[Multi-step shape changes]
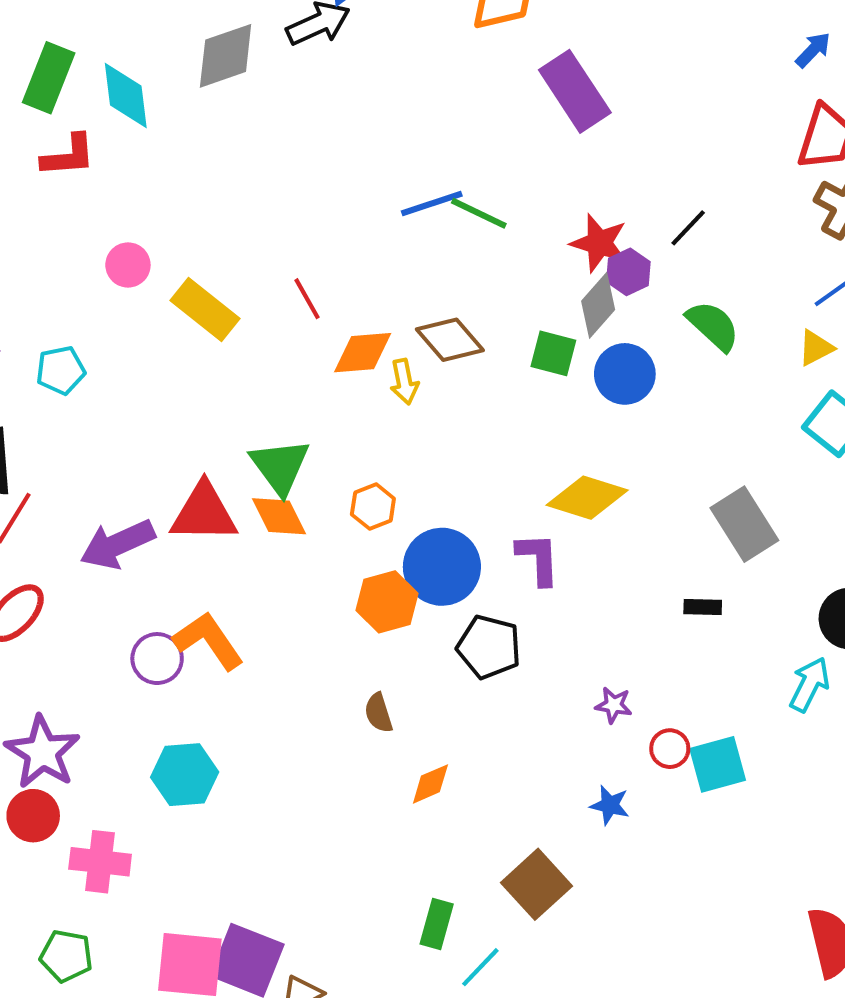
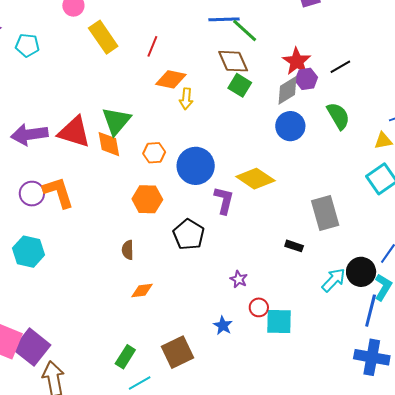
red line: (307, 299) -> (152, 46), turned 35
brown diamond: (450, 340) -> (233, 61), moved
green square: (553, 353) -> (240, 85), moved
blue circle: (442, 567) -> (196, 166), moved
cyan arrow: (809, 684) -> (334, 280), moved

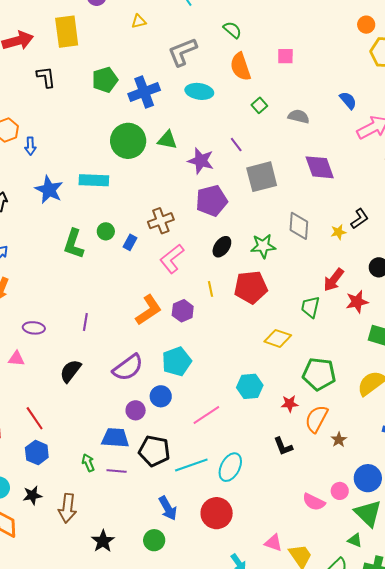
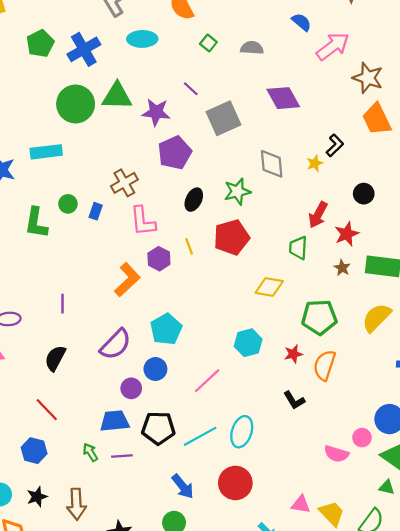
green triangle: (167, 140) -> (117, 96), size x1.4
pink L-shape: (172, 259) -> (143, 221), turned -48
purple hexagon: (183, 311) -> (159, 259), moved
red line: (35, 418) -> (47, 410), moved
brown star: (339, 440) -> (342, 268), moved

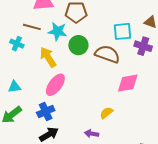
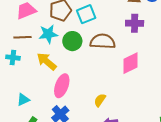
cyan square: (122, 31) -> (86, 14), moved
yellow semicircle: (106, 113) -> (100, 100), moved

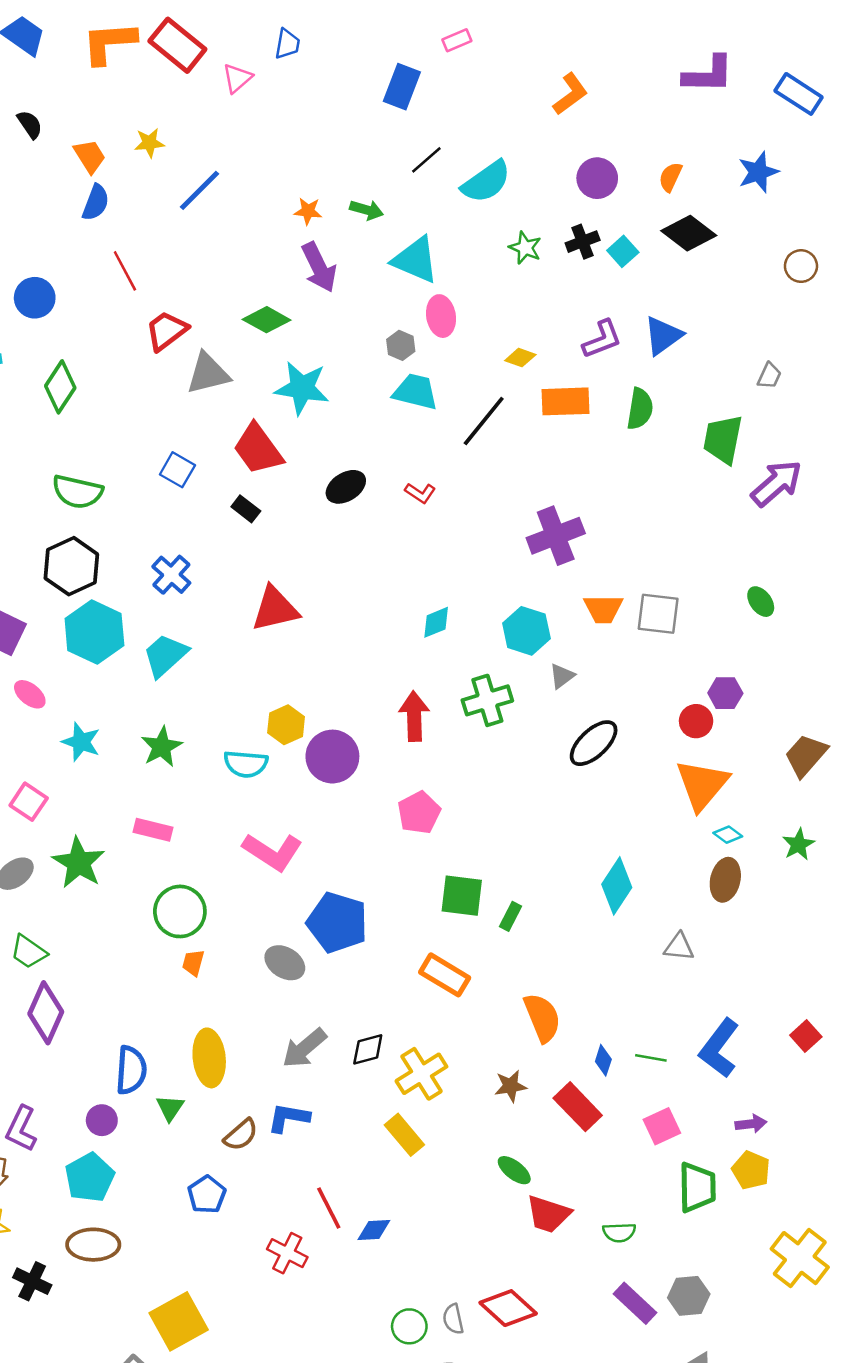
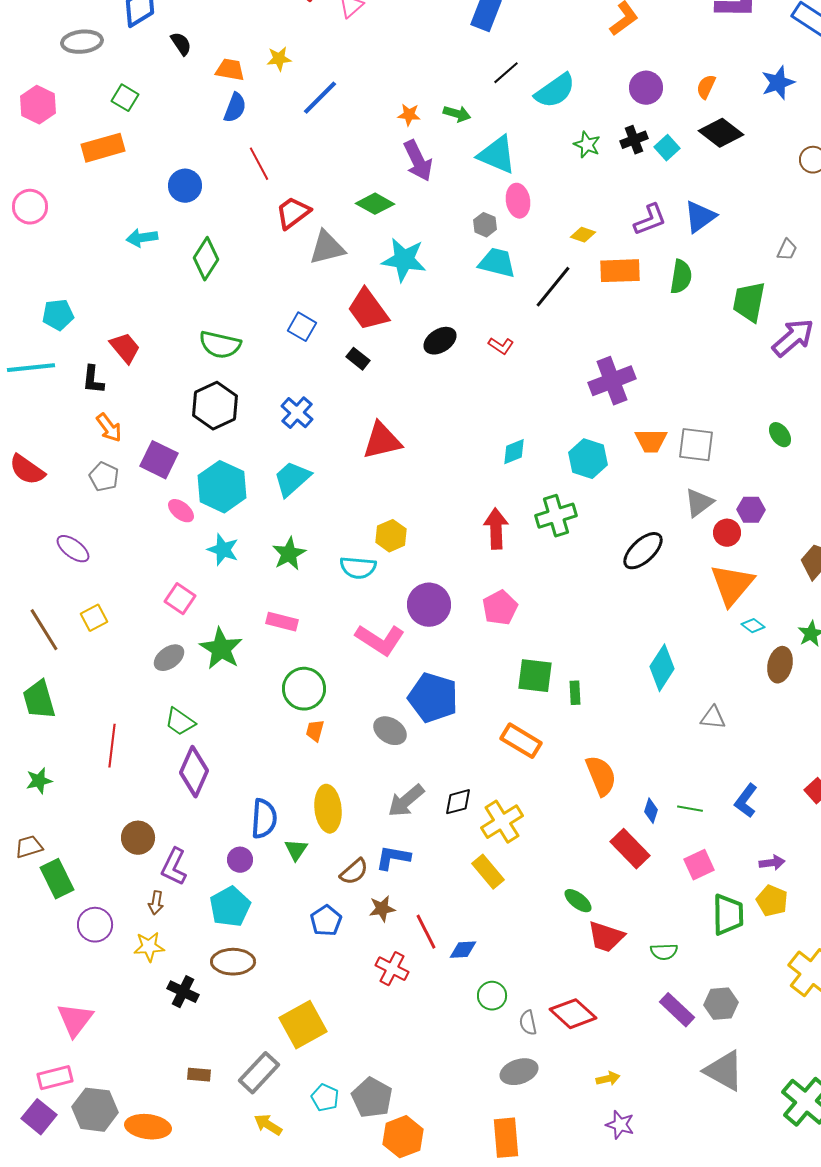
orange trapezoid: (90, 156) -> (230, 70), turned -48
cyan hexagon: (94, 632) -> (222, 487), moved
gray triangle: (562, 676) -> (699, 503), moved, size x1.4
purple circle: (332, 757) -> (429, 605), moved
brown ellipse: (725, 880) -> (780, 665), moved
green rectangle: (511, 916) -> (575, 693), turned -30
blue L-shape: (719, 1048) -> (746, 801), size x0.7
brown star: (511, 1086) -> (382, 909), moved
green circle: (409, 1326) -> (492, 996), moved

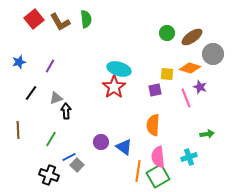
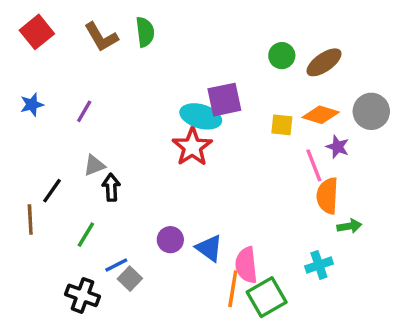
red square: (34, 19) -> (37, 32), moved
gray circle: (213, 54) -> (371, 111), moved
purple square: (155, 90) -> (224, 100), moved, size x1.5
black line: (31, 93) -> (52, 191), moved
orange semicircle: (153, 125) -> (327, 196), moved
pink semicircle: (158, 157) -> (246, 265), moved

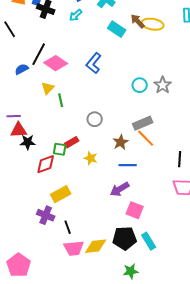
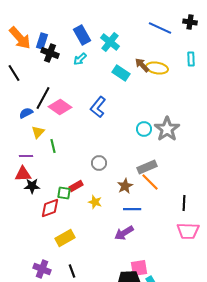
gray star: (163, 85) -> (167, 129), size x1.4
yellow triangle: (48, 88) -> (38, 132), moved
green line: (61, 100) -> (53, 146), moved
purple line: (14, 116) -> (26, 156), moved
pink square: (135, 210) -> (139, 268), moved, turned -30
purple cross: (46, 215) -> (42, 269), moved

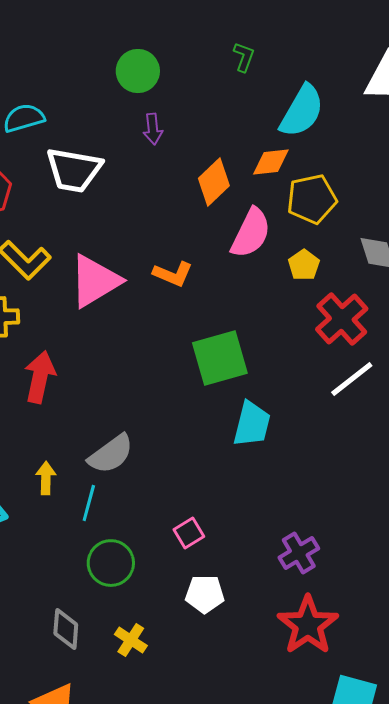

## Goal of the exercise:
Go through the data and return each line where the word "yellow" appears.

## Expected output:
yellow semicircle: (106, 113) -> (100, 100), moved
yellow triangle: (48, 88) -> (38, 132), moved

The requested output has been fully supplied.